PROBLEM REQUIREMENTS » Your answer should be a single number: the count of lines in the listing that contain "scissors".

★ ★ ★ ★ ★ ★ ★

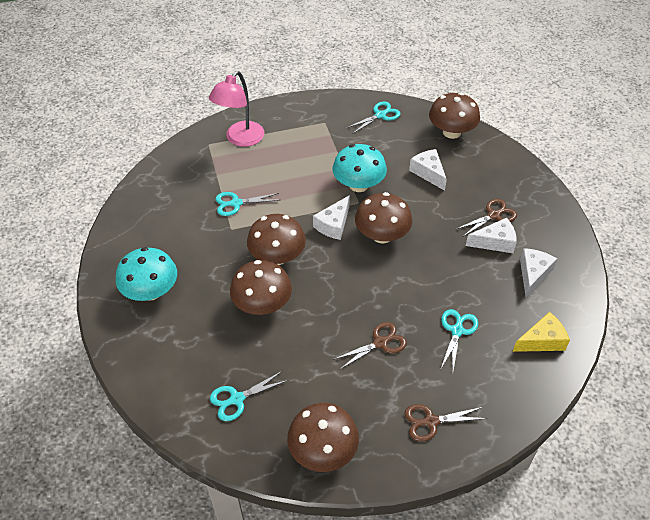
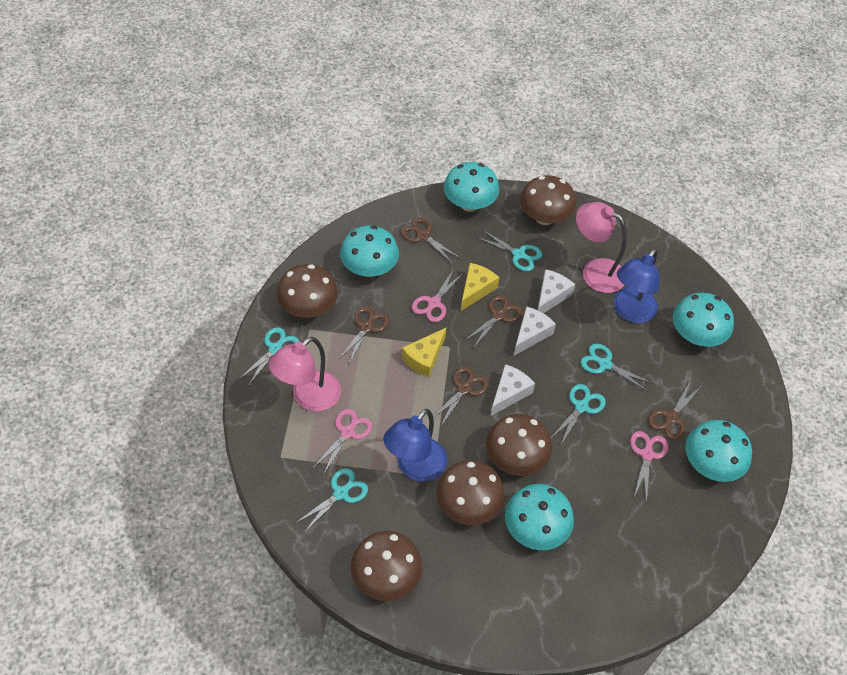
blue lamp: 0 -> 2
brown scissors: 3 -> 5
pink lamp: 1 -> 2
pink scissors: 0 -> 3
turquoise mushroom: 2 -> 5
turquoise scissors: 4 -> 5
white cheese: 4 -> 3
yellow cheese: 1 -> 2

★ ★ ★ ★ ★ ★ ★

ANSWER TO THIS TASK » 3